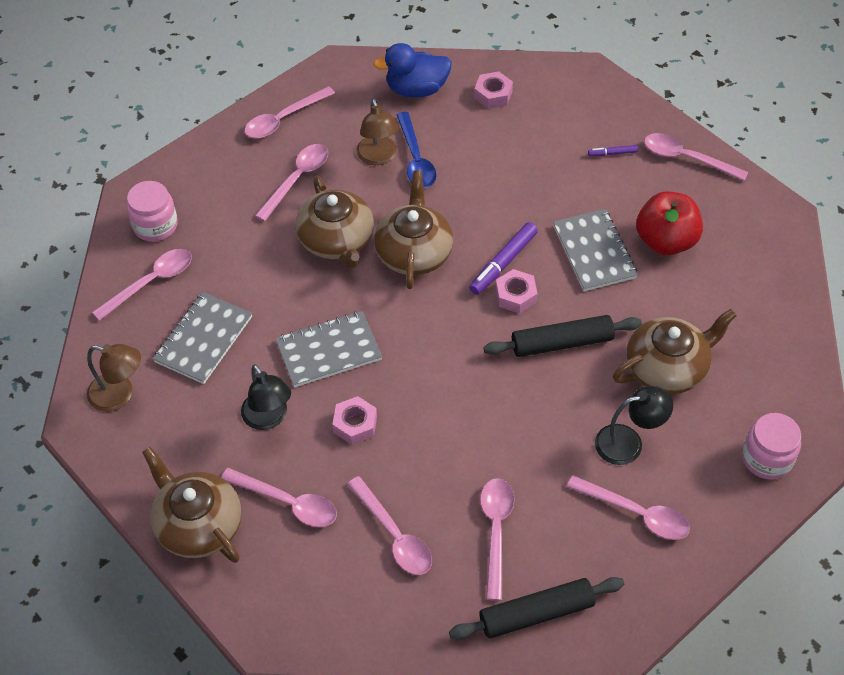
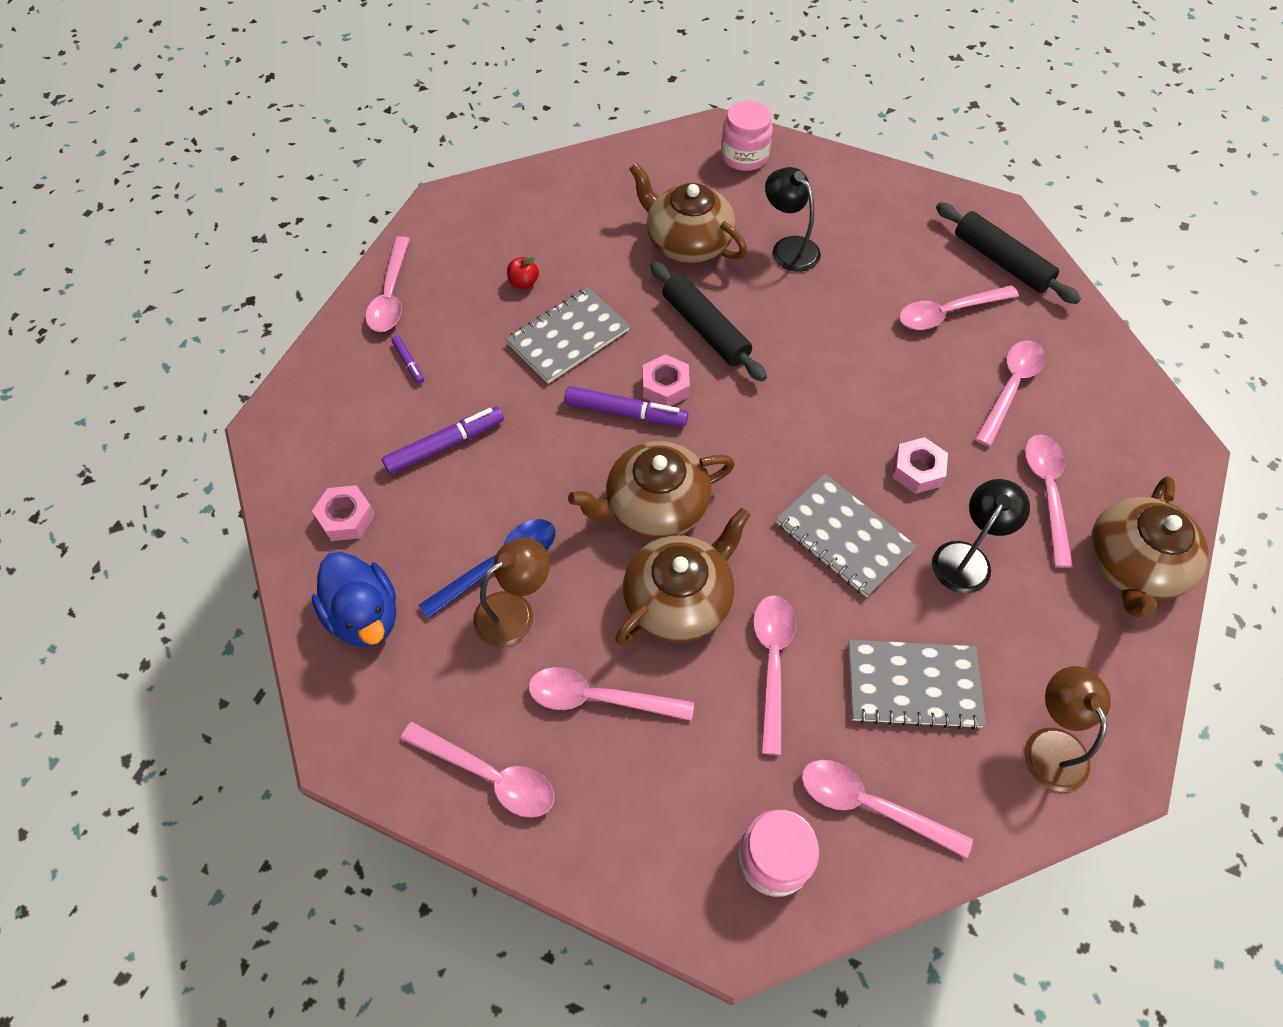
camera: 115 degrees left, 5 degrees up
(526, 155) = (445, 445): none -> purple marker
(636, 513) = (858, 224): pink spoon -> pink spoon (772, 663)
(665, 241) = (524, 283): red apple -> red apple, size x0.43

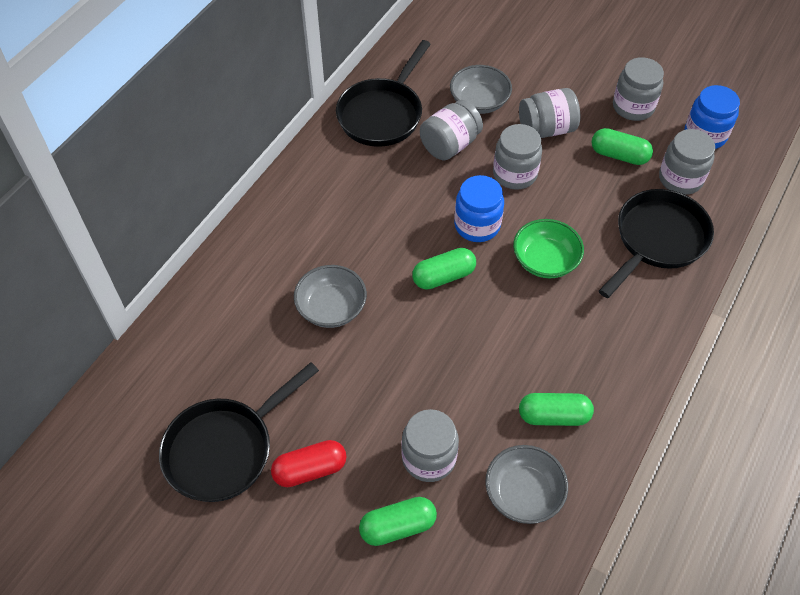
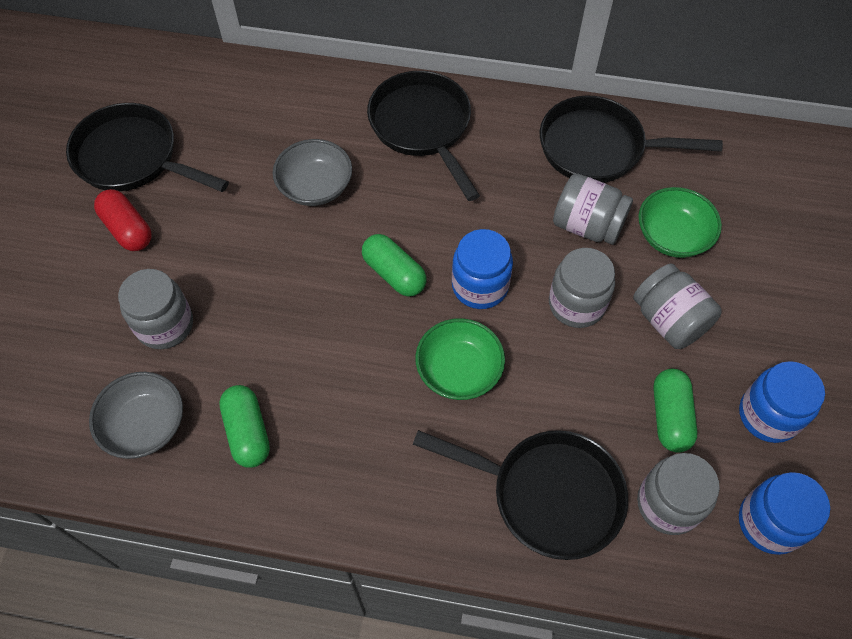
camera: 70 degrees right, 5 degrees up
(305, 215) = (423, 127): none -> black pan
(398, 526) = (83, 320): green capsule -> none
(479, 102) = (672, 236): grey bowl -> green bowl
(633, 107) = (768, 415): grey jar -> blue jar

---+---

Exercise: Leave the images out and transcribe the remaining data above word for word.

Response area:
camera: 115 degrees left, 5 degrees up
(526, 155) = (445, 445): none -> purple marker
(636, 513) = (858, 224): pink spoon -> pink spoon (772, 663)
(665, 241) = (524, 283): red apple -> red apple, size x0.43

camera: 70 degrees right, 5 degrees up
(305, 215) = (423, 127): none -> black pan
(398, 526) = (83, 320): green capsule -> none
(479, 102) = (672, 236): grey bowl -> green bowl
(633, 107) = (768, 415): grey jar -> blue jar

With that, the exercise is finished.